Extracted data =>
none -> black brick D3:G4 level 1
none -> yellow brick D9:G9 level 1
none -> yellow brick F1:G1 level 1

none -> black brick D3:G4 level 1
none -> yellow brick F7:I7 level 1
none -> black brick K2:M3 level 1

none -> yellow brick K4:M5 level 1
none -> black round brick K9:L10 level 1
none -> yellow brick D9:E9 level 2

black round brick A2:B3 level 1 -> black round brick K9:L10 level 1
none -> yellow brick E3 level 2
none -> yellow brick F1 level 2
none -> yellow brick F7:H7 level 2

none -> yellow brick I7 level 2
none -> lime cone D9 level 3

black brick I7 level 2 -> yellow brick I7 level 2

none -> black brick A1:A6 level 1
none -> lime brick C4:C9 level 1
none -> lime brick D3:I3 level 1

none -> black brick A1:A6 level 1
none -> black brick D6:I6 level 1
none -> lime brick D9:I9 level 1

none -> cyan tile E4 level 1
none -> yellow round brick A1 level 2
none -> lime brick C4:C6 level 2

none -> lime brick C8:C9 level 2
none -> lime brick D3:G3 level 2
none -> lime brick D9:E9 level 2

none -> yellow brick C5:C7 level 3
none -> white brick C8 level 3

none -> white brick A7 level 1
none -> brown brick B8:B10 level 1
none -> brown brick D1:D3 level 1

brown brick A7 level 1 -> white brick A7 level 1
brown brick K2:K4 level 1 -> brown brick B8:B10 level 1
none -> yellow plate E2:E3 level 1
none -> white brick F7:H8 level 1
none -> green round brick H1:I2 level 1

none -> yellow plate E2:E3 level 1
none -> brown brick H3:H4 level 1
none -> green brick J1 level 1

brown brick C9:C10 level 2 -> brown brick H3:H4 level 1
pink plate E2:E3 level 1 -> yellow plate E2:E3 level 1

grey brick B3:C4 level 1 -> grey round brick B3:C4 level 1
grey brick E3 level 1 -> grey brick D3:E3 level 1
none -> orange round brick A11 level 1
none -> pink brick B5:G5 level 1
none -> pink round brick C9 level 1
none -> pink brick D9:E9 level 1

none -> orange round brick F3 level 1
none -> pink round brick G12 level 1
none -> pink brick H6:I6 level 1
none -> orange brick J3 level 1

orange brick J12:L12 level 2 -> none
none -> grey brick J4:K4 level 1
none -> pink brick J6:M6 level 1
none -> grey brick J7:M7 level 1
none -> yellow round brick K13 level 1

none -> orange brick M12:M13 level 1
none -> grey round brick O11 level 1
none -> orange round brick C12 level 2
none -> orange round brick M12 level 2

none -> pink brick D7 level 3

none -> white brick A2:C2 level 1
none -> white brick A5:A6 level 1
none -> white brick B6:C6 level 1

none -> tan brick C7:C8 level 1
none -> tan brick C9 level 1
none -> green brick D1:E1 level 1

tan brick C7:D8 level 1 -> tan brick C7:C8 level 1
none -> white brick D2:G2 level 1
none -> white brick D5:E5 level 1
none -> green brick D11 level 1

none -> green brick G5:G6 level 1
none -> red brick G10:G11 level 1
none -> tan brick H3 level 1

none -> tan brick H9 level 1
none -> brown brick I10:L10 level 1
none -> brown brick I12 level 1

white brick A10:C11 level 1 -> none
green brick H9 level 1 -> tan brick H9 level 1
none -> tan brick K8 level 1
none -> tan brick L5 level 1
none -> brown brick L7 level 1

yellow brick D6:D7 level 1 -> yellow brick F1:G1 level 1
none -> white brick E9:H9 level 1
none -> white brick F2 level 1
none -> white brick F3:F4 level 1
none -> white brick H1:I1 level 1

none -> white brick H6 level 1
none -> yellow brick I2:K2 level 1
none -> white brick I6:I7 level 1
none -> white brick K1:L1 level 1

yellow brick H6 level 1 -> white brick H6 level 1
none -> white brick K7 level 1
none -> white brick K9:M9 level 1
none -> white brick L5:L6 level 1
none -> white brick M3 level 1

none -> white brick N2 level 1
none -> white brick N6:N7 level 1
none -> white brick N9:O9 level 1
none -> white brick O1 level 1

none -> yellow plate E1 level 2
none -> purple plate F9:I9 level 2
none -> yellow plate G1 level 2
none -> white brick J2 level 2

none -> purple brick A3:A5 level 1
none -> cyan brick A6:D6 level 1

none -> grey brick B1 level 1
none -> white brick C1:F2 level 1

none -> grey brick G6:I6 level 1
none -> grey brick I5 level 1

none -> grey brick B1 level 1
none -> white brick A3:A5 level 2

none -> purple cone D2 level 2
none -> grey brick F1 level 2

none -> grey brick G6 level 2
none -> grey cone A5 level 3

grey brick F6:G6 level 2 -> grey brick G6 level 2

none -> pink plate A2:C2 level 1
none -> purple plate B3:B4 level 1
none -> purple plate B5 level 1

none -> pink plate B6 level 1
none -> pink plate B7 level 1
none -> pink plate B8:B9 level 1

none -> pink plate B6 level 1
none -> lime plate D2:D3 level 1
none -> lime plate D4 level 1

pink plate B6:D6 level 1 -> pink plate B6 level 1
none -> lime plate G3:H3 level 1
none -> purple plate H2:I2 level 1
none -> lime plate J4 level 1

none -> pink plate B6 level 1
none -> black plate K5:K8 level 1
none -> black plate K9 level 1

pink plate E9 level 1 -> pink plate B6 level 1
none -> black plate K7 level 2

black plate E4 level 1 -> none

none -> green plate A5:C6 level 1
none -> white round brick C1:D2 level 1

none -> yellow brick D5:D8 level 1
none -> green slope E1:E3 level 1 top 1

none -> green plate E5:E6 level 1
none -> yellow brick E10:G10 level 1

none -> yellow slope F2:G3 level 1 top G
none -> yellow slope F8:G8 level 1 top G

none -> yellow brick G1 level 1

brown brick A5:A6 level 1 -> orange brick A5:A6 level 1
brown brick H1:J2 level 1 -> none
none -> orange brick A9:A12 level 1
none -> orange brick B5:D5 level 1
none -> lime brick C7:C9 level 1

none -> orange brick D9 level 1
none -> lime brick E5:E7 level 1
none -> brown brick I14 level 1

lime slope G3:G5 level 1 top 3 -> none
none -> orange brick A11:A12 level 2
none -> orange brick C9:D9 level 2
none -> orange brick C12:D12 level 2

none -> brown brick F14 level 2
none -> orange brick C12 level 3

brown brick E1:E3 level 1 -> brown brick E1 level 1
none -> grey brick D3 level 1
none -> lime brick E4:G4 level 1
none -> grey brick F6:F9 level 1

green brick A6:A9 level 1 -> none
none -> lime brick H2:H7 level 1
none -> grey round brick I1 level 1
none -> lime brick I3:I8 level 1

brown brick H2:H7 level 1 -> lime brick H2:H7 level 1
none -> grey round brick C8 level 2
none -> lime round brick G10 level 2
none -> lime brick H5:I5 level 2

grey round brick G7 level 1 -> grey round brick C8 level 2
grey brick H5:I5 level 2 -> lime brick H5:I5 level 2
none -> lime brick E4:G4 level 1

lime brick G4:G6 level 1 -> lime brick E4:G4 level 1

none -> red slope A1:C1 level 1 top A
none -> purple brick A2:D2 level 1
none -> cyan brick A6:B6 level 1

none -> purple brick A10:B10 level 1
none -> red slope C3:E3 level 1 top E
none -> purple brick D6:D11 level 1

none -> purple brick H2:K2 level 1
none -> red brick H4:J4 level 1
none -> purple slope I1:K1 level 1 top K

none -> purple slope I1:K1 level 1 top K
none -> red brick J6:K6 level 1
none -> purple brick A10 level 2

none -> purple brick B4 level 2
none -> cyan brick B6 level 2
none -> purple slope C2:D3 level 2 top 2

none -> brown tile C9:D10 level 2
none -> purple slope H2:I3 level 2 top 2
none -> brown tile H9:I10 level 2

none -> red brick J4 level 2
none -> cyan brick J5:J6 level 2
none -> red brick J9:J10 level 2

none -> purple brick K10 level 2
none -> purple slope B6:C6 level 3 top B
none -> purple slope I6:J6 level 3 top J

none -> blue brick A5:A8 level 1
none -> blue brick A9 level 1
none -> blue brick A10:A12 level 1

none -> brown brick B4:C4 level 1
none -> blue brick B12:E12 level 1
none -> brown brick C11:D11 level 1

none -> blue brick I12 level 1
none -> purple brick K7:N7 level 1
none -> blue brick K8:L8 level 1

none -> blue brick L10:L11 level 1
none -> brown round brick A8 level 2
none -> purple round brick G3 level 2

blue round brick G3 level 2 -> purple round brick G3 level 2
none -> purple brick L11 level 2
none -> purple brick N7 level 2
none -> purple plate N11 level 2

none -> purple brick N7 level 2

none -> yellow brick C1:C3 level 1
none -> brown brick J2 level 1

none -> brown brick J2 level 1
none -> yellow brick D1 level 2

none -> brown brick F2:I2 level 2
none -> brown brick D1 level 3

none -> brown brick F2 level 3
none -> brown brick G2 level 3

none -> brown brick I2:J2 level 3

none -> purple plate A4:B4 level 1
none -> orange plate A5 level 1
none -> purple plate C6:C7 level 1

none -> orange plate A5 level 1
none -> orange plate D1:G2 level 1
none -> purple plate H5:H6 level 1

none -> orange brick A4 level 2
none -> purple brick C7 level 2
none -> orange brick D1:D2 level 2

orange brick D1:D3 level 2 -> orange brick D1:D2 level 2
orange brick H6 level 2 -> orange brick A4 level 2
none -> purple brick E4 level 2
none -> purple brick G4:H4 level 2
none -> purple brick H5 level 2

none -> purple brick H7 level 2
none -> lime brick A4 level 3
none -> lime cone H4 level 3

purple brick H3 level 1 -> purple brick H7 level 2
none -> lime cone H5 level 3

Work task => How many lines in the material contain the string "cone"? Reply with the number and nothing else.

Worked solution => 5